*Exercise material*
--*--

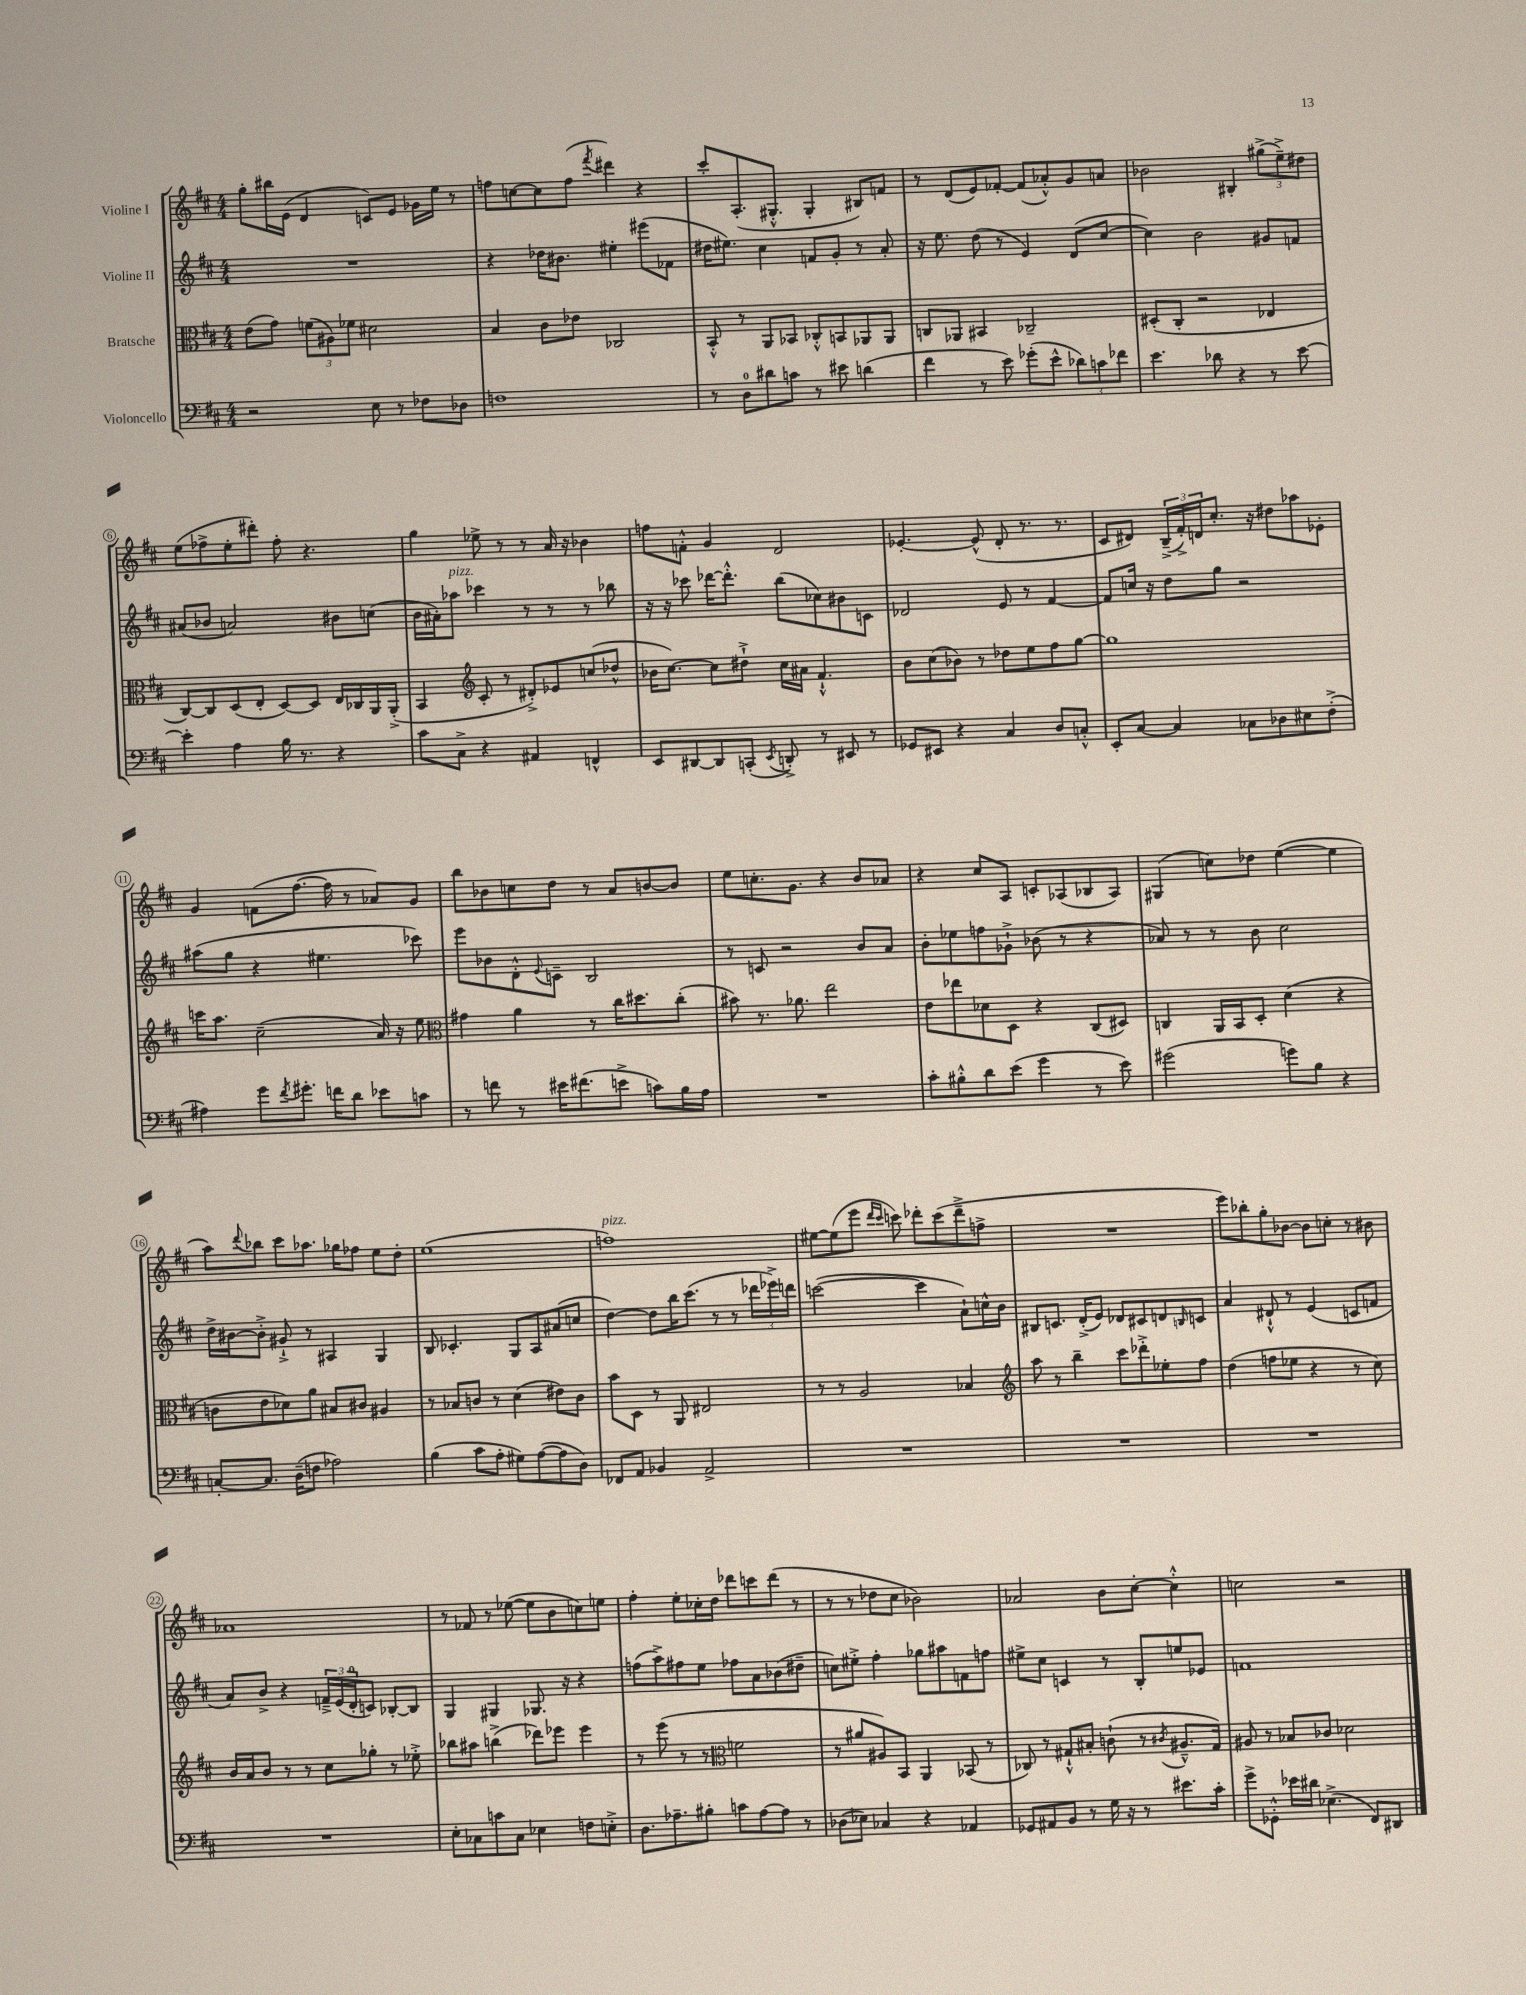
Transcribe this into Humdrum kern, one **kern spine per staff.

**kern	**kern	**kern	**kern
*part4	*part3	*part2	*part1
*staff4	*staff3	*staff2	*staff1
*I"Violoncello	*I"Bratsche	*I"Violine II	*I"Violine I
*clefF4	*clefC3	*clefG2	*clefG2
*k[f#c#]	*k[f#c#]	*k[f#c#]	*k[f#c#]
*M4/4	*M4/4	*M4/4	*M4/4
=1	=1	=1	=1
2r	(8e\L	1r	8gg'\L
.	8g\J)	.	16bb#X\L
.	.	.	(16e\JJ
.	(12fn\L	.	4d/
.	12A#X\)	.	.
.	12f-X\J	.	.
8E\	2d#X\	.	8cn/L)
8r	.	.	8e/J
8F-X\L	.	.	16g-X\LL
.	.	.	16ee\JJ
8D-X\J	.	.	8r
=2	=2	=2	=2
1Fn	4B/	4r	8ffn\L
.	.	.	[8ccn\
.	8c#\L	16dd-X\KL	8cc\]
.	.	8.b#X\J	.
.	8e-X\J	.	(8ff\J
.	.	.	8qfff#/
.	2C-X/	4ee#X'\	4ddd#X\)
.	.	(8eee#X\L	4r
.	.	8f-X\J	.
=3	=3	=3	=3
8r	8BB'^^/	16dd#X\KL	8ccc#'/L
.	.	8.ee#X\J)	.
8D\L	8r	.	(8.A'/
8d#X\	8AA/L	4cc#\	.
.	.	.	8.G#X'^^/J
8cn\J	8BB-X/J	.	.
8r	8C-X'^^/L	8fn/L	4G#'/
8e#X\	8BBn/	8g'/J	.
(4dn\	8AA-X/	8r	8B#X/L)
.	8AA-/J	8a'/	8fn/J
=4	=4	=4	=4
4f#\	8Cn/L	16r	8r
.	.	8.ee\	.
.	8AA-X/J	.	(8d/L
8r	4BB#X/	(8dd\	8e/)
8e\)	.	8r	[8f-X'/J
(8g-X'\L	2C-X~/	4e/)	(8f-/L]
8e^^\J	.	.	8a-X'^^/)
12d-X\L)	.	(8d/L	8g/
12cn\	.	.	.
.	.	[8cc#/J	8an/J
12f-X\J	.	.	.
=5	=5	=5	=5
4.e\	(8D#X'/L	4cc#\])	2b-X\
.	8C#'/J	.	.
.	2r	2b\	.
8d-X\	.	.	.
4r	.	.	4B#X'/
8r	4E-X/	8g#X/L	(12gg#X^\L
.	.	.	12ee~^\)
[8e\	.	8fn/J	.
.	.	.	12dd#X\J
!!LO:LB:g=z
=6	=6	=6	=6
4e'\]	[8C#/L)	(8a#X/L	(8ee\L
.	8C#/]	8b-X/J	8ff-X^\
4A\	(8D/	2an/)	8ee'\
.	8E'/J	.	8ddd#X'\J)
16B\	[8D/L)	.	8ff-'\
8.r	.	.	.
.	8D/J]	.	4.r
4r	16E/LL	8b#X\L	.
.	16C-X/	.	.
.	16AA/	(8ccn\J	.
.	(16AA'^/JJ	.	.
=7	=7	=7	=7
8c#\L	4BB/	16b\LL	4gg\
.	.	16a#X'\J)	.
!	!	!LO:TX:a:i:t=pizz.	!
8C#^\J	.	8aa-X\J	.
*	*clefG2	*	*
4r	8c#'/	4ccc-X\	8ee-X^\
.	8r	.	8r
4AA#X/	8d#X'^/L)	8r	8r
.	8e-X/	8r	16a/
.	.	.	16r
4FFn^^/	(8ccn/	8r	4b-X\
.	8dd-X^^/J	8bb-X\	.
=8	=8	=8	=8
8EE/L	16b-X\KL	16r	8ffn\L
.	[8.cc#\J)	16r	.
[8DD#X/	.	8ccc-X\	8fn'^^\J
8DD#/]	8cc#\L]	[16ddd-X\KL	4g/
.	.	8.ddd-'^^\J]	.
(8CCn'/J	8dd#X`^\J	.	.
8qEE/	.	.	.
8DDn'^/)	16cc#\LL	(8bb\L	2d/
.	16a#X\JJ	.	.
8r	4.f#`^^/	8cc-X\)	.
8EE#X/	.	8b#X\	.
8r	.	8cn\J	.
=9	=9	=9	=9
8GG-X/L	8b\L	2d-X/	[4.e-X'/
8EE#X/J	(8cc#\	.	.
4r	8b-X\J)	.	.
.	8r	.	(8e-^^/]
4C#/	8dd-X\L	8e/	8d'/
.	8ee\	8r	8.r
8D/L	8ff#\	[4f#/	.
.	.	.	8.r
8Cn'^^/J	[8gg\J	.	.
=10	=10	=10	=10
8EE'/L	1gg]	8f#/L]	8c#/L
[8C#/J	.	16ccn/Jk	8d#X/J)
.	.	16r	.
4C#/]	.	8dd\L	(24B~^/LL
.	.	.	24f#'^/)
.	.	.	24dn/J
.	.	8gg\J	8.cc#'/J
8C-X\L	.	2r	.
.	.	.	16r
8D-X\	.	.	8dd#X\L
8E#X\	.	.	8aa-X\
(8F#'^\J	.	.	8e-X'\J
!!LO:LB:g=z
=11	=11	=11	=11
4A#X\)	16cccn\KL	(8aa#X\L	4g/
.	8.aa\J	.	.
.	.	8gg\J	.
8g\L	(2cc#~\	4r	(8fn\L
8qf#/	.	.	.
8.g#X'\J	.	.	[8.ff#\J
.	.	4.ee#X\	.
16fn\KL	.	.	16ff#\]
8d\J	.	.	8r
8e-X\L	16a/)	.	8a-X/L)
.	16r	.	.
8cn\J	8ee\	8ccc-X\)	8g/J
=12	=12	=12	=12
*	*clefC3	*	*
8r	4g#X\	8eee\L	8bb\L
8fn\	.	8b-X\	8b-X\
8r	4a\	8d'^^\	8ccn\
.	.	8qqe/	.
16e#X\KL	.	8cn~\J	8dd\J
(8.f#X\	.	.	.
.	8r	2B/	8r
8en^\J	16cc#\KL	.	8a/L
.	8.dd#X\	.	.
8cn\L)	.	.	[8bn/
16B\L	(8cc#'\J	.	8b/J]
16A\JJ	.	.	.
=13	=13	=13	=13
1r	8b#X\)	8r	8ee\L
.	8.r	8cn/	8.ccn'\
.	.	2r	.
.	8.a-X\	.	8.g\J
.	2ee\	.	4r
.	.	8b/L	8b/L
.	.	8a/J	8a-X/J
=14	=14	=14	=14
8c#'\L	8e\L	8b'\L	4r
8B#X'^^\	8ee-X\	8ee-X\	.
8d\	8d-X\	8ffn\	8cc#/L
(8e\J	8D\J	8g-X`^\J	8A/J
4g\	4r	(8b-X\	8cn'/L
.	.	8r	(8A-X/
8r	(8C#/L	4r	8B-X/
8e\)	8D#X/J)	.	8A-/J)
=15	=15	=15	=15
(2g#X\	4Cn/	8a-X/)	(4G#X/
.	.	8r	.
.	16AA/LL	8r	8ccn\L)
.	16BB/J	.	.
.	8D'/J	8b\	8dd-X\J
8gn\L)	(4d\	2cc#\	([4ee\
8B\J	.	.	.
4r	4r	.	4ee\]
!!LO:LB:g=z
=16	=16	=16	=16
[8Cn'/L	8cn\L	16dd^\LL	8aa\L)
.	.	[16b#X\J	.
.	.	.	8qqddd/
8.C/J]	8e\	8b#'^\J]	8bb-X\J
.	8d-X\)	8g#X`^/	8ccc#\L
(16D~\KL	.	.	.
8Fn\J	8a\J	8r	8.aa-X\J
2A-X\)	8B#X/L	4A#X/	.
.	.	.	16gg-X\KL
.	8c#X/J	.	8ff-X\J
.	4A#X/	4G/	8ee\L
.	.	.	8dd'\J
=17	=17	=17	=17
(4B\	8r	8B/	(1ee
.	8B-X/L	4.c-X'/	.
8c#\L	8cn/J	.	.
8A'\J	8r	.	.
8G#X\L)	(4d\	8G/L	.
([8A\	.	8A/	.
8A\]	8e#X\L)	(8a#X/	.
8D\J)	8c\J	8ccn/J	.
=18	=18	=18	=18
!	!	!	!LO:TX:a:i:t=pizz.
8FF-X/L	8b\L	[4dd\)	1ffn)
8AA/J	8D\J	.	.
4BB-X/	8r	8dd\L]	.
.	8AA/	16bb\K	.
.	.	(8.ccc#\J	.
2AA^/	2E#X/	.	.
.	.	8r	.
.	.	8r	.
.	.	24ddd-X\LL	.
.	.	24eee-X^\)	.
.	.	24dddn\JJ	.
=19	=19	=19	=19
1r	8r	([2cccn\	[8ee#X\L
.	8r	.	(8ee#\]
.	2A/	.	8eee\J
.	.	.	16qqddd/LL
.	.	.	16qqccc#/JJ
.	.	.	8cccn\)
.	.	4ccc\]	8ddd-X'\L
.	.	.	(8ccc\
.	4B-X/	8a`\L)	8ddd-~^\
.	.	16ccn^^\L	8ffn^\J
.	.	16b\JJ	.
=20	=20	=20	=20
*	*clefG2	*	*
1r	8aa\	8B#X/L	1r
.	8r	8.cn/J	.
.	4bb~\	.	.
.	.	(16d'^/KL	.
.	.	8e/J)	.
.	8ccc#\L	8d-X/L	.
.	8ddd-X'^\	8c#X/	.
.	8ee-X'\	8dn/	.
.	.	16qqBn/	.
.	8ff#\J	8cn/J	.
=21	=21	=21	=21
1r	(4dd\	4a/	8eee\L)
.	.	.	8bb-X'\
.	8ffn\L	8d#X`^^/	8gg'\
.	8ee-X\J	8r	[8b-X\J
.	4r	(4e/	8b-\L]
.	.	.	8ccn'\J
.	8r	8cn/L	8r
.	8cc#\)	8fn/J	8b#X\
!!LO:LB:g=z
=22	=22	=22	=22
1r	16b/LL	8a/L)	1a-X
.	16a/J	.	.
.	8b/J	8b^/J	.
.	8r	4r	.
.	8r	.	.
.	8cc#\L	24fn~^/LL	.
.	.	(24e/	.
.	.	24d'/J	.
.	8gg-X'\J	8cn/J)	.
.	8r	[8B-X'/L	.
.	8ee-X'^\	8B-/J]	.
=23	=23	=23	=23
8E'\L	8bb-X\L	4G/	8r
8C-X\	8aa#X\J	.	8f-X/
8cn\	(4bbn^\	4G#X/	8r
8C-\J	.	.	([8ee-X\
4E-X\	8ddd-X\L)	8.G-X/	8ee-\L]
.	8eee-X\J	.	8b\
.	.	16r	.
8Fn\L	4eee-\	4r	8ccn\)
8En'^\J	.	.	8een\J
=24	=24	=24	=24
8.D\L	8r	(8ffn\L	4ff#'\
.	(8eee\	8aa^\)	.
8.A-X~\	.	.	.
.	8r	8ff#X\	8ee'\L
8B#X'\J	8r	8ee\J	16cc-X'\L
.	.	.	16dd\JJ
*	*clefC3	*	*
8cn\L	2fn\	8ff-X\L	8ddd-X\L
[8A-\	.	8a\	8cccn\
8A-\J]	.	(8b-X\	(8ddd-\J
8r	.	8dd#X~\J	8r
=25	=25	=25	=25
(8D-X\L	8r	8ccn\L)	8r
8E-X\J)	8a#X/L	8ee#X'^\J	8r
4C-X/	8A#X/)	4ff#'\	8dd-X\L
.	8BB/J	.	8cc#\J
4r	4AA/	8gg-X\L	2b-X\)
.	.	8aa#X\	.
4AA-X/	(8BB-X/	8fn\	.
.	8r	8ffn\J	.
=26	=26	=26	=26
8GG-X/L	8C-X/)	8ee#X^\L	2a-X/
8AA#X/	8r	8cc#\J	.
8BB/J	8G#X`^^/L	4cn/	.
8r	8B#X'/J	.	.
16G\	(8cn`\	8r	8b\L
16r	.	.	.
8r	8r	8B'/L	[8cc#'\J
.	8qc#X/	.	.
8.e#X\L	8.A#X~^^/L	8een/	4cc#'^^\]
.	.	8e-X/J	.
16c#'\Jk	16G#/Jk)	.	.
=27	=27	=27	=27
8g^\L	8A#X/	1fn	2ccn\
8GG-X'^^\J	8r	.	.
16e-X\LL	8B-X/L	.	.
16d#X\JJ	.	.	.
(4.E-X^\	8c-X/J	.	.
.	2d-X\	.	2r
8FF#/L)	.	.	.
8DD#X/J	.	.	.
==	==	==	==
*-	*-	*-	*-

--*--

Gather every line of the listing above that contains the string "kern". Uppercase and lowercase letters count as different.

Transcribe this into Humdrum kern, one **kern spine per staff.
**kern	**kern	**kern	**kern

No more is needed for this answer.